Action item — Return the listing in full and exactly, but without a single picture.
::::::
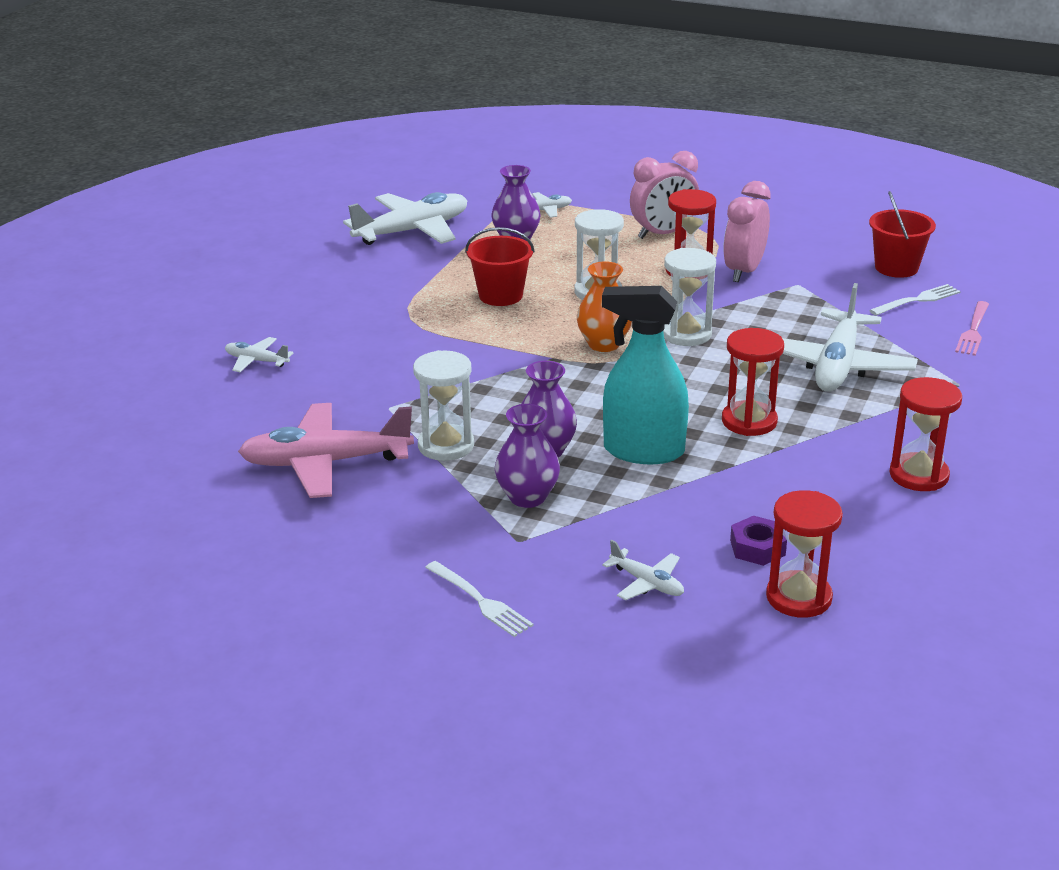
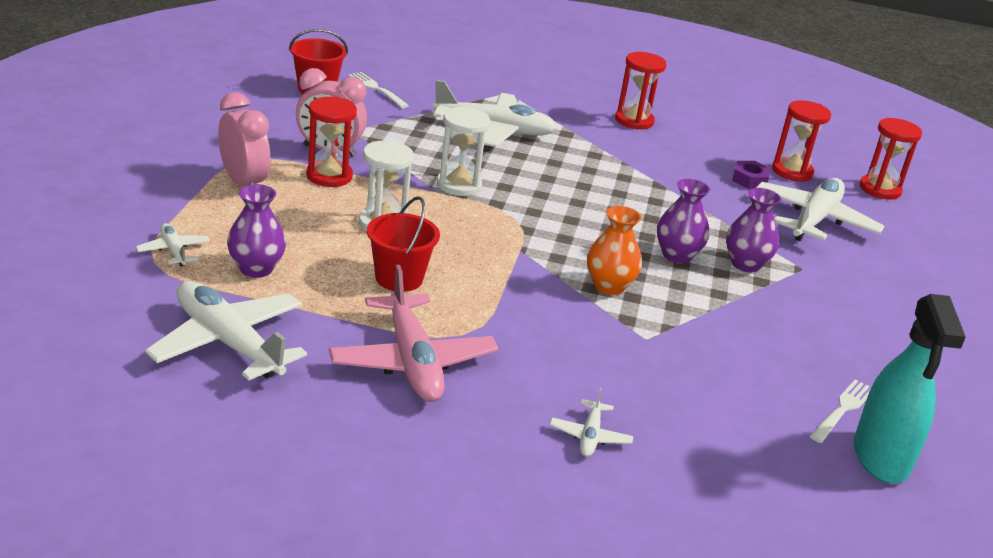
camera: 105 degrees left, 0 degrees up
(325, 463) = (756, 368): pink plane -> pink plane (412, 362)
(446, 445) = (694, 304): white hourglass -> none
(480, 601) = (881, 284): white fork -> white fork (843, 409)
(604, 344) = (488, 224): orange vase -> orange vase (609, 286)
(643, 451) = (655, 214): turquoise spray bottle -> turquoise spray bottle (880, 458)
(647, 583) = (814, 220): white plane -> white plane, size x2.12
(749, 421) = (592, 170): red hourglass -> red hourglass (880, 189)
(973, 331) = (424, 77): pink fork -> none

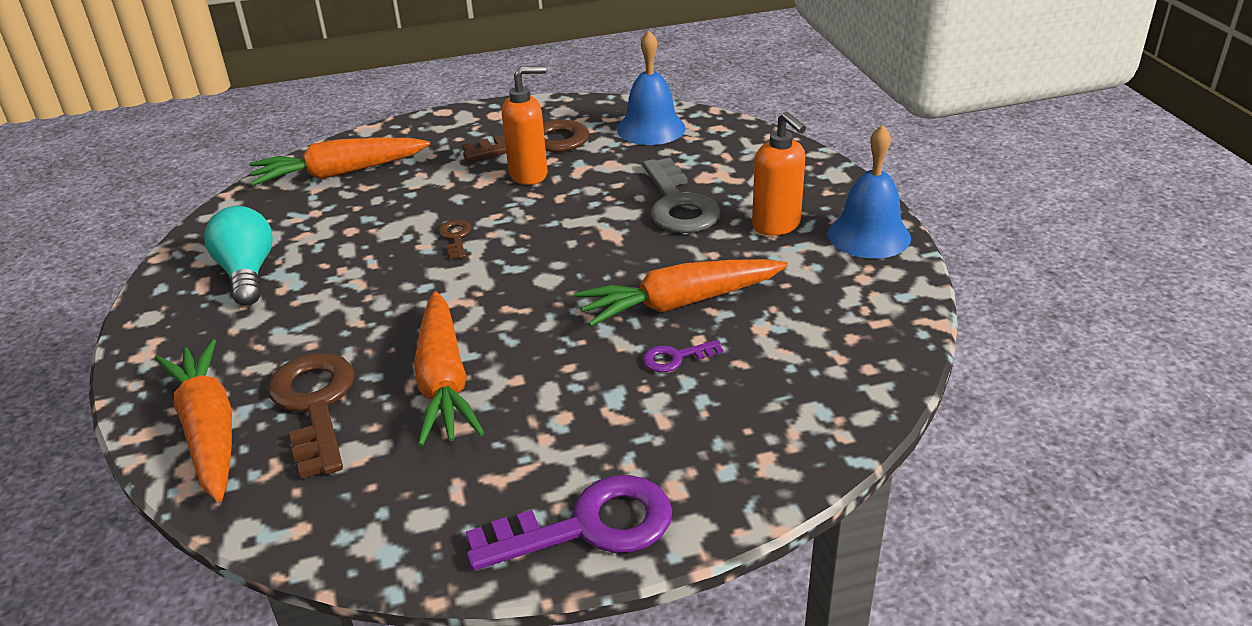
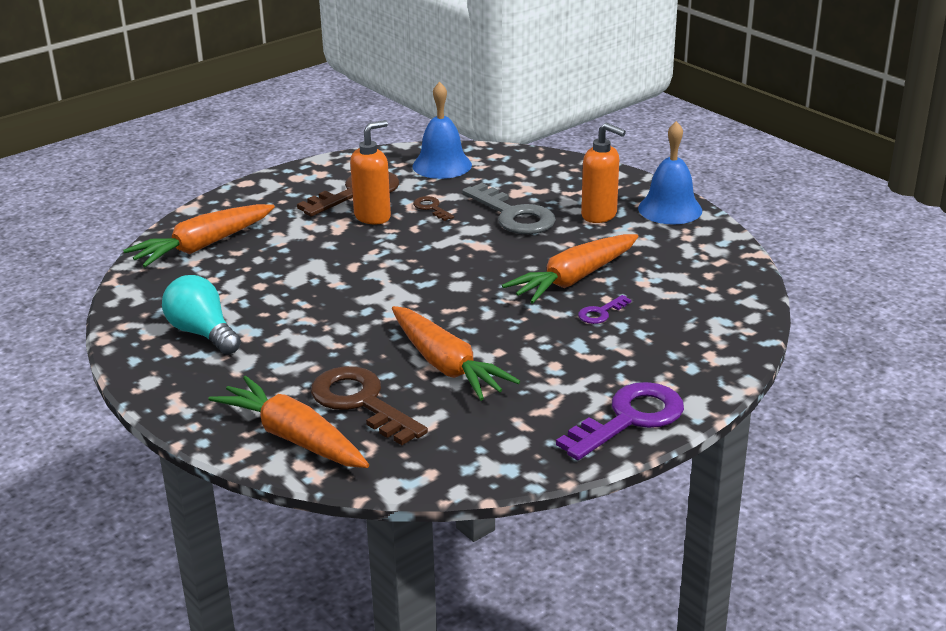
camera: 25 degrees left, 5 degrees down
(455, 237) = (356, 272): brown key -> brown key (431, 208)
::::::
Task answer —
camera: 105 degrees left, 0 degrees up
(325, 463) = (756, 368): pink plane -> pink plane (412, 362)
(446, 445) = (694, 304): white hourglass -> none
(480, 601) = (881, 284): white fork -> white fork (843, 409)
(604, 344) = (488, 224): orange vase -> orange vase (609, 286)
(643, 451) = (655, 214): turquoise spray bottle -> turquoise spray bottle (880, 458)
(647, 583) = (814, 220): white plane -> white plane, size x2.12
(749, 421) = (592, 170): red hourglass -> red hourglass (880, 189)
(973, 331) = (424, 77): pink fork -> none

camera: 25 degrees left, 5 degrees down
(455, 237) = (356, 272): brown key -> brown key (431, 208)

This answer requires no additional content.